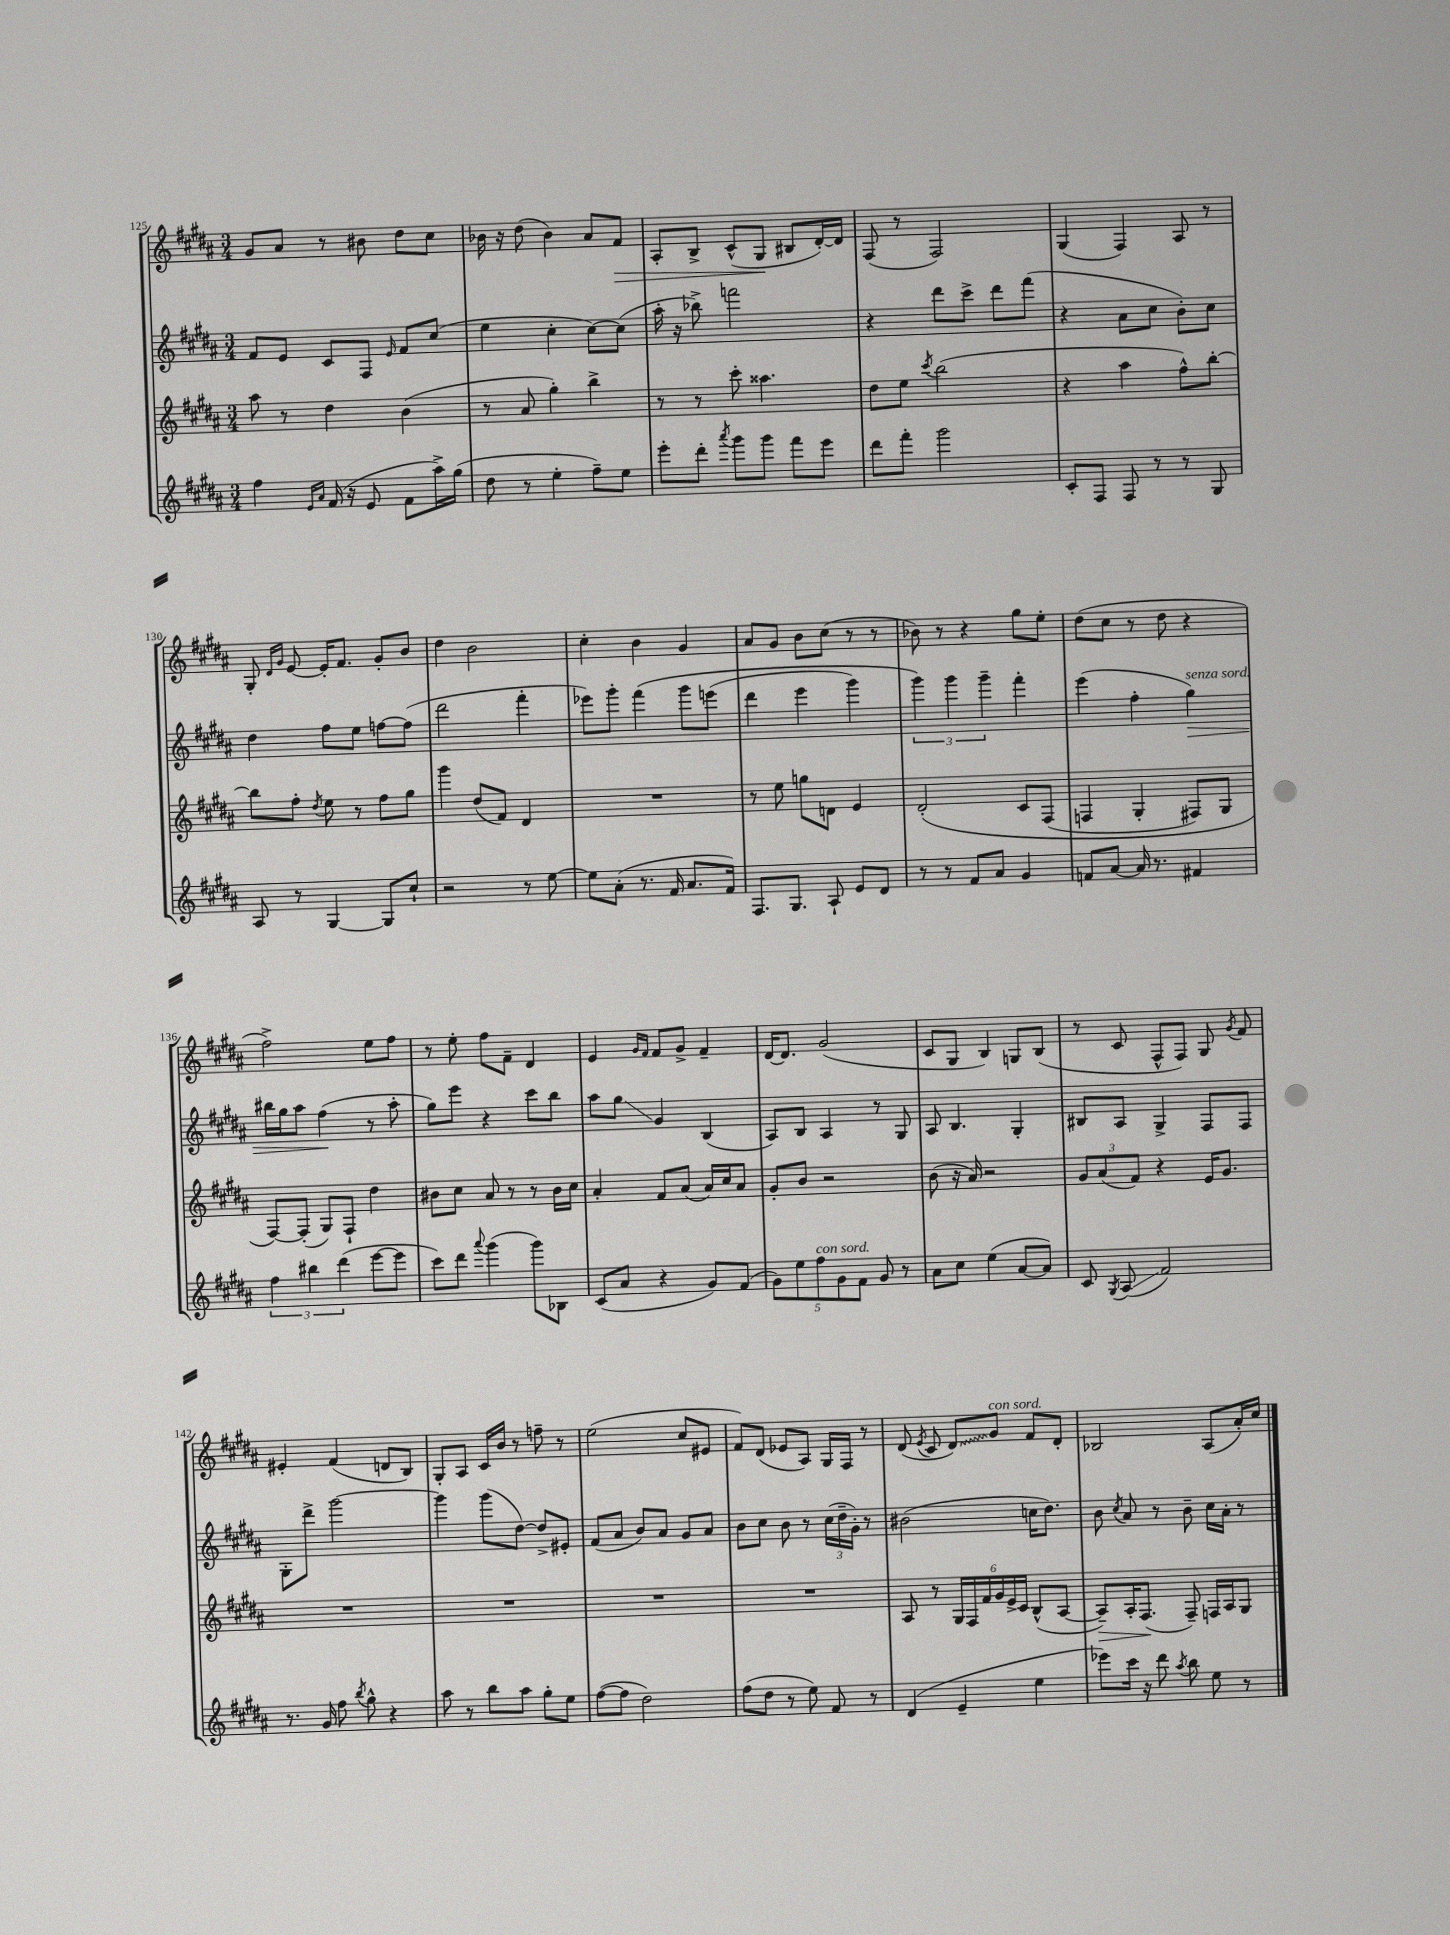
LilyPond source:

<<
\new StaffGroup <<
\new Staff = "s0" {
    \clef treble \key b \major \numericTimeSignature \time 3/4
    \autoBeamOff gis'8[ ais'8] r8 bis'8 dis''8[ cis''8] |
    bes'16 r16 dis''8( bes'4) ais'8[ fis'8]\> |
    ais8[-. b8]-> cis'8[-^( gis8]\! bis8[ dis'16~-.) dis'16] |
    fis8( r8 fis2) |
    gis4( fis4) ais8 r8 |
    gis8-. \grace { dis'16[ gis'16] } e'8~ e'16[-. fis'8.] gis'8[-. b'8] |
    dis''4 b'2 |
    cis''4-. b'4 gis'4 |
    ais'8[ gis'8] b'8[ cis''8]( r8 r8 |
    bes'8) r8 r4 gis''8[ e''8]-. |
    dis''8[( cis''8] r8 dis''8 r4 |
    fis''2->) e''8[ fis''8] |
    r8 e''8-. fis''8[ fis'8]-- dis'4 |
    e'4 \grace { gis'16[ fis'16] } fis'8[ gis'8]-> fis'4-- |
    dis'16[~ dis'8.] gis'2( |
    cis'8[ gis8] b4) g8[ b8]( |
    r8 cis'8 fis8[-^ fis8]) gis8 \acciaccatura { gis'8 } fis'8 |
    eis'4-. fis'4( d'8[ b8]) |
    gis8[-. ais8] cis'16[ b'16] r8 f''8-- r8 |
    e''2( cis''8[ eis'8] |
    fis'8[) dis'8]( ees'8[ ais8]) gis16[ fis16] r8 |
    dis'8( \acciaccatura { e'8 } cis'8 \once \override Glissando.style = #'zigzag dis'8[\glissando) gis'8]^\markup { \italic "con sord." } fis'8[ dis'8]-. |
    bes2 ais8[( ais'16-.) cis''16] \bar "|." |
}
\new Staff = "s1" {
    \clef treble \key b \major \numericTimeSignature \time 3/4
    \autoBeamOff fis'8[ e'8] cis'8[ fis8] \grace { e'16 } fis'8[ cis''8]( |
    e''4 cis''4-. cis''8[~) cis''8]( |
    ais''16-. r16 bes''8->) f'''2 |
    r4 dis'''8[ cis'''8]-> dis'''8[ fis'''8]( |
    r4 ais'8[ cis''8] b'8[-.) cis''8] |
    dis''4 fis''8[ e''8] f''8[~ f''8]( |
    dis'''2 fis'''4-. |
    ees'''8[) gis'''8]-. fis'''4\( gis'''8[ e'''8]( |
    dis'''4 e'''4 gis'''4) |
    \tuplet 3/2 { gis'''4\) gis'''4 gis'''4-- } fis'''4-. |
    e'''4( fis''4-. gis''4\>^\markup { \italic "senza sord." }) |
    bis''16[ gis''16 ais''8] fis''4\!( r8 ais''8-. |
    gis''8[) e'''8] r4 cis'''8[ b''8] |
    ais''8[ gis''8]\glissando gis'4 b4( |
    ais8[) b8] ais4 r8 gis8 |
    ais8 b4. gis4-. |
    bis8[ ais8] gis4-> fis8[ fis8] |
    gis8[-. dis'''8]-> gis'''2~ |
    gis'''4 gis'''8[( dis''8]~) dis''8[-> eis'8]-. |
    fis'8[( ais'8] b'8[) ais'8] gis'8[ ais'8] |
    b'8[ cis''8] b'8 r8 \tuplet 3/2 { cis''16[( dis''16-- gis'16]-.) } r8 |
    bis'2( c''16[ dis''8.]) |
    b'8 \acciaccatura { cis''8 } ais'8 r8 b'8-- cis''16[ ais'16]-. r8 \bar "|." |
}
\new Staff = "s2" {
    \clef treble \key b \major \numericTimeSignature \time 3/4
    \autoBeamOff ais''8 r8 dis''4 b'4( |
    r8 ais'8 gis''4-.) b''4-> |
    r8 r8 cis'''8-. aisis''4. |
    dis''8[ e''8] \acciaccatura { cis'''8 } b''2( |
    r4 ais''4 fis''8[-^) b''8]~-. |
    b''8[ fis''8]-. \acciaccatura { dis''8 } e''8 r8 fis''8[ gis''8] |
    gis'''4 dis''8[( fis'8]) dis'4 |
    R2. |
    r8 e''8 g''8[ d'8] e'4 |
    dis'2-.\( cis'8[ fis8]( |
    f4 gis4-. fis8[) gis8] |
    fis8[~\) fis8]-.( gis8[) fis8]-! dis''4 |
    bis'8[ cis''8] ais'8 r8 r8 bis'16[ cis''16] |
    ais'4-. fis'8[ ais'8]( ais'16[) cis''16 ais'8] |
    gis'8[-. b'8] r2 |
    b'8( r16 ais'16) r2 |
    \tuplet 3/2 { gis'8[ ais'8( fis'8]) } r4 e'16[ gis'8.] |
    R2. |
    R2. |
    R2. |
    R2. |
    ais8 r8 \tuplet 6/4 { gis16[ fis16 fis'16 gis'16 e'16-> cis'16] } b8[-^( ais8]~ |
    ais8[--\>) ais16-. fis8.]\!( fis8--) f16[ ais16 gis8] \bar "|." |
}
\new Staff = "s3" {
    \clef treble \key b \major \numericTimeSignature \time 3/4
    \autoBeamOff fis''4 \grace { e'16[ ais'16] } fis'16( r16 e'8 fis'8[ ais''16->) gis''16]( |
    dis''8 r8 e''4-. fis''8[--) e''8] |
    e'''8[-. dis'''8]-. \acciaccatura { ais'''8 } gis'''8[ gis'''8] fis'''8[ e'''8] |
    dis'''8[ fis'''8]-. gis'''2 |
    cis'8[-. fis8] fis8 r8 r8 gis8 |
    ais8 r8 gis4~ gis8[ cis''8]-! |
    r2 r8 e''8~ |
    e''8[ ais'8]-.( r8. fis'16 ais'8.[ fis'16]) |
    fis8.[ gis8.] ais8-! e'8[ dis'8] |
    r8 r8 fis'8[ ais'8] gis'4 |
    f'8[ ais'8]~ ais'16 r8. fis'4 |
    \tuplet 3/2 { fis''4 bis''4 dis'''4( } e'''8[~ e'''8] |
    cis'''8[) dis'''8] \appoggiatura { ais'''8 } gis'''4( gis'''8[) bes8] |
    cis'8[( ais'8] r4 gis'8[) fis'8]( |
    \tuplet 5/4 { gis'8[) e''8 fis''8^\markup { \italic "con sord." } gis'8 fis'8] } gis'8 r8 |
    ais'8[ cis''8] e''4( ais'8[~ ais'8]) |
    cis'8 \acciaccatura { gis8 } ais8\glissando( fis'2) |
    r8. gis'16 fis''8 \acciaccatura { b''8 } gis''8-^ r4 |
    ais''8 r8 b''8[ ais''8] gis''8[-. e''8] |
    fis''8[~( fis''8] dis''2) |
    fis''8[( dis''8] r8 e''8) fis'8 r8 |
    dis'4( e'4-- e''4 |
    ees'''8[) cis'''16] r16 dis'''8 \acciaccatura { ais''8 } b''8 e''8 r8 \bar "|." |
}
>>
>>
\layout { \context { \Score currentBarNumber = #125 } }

★ ★ ★ ★ ★ ★ ★

YOUR TASK -
Count the lines of the material above that contain the string "autoBeamOff", and give only that number.

REPLY TO THE TASK -
4